━━━ Entries shown ━━━

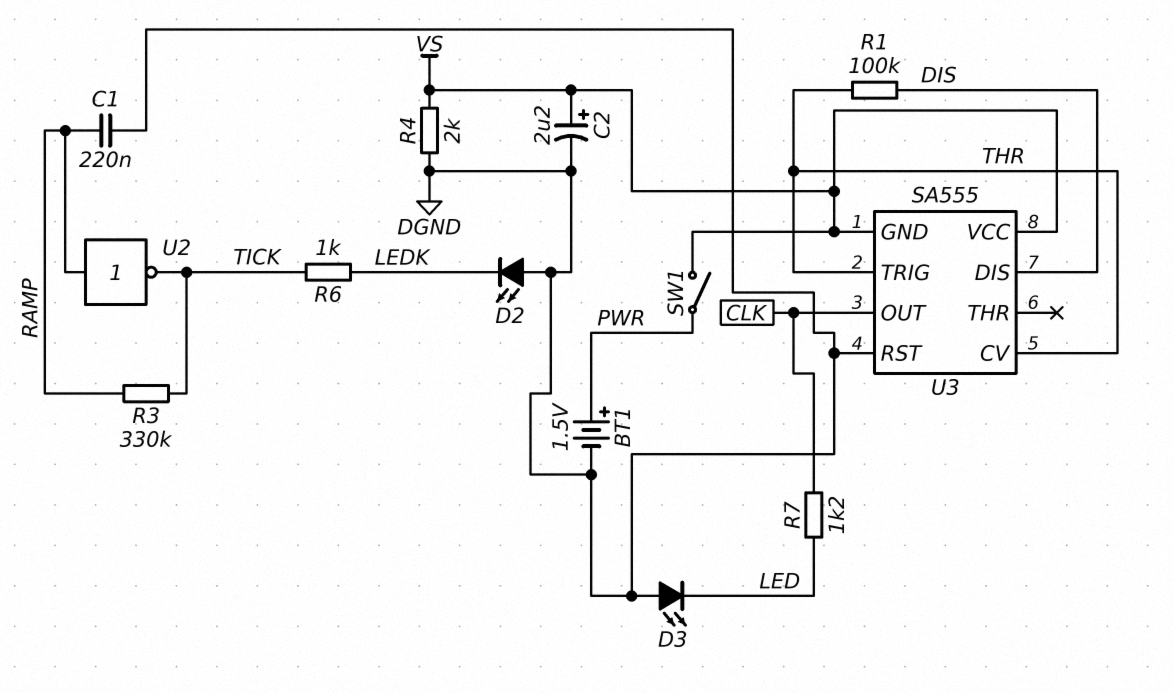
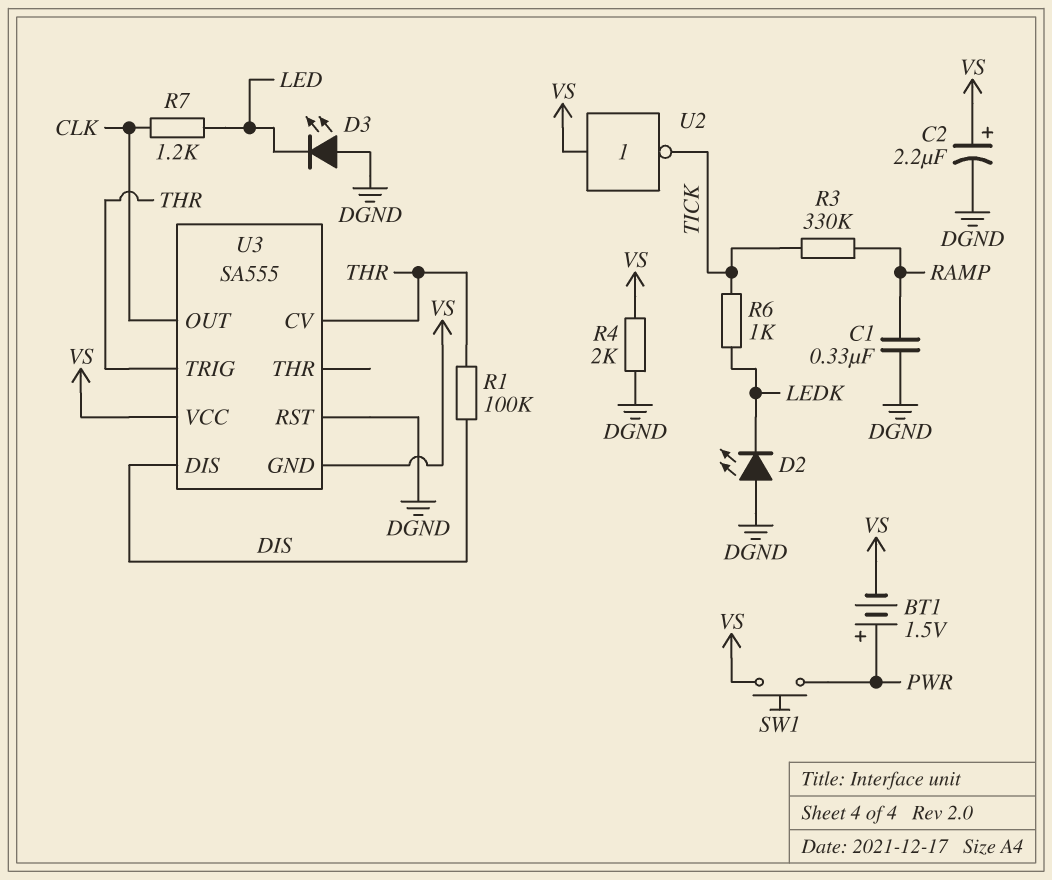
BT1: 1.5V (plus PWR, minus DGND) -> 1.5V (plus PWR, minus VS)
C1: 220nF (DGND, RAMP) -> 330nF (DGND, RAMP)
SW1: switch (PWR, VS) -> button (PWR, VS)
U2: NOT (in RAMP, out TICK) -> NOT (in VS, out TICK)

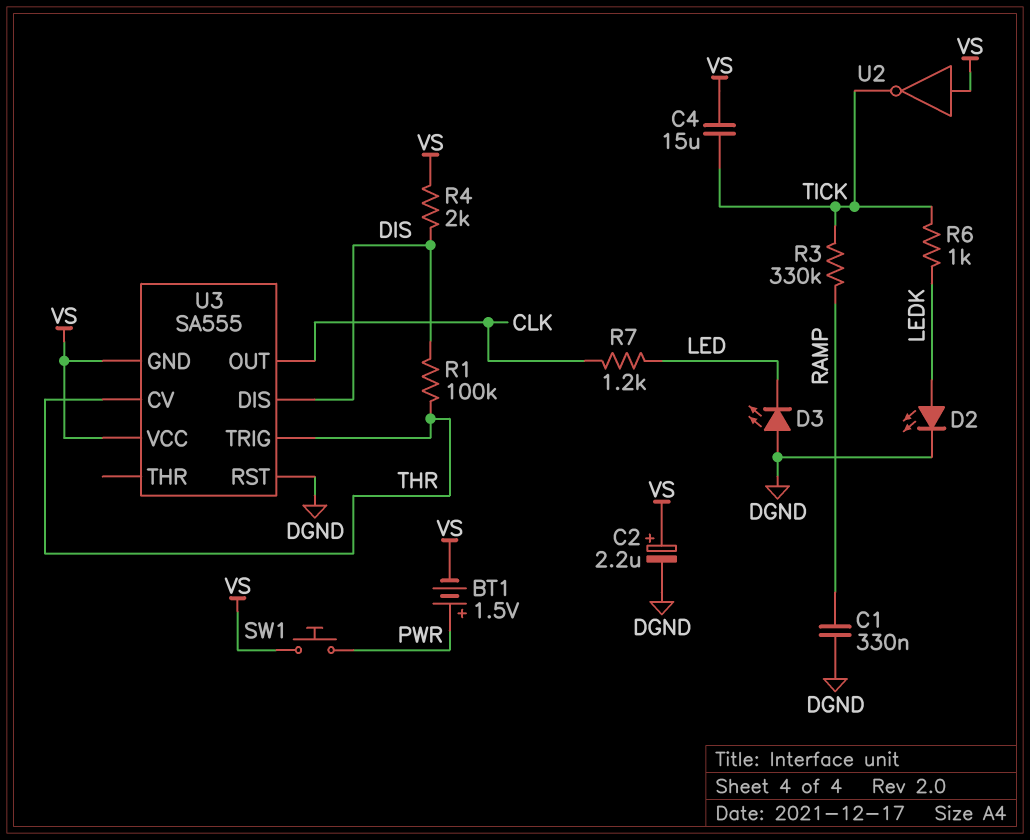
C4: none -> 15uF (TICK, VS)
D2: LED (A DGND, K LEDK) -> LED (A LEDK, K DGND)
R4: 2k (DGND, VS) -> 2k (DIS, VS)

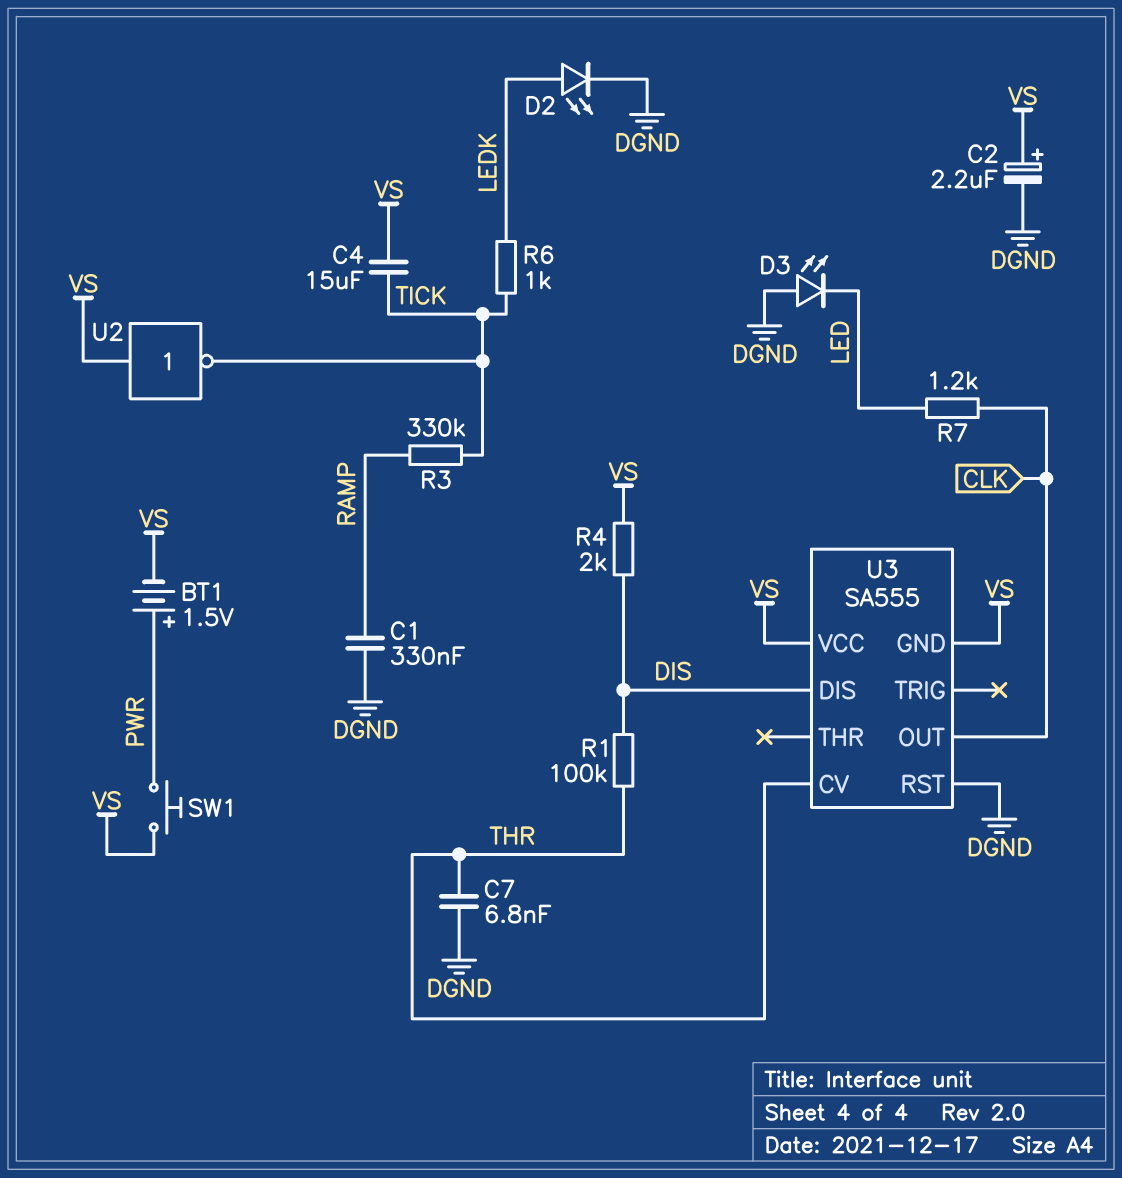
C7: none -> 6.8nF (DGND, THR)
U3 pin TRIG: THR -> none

━━━
━━━ Entries shown ━━━

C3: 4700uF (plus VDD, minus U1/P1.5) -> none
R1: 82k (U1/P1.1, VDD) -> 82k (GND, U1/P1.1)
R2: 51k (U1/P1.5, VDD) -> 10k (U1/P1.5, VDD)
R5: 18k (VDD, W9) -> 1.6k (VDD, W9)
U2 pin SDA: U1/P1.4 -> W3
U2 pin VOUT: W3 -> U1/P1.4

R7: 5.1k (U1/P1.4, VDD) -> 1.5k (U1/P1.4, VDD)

━━━

- **Problem to solve**: Gather up every line from the listing above in which the word "plus" occurs.

- **Answer section**:
BT1: 1.5V (plus PWR, minus DGND) -> 1.5V (plus PWR, minus VS)
C3: 4700uF (plus VDD, minus U1/P1.5) -> none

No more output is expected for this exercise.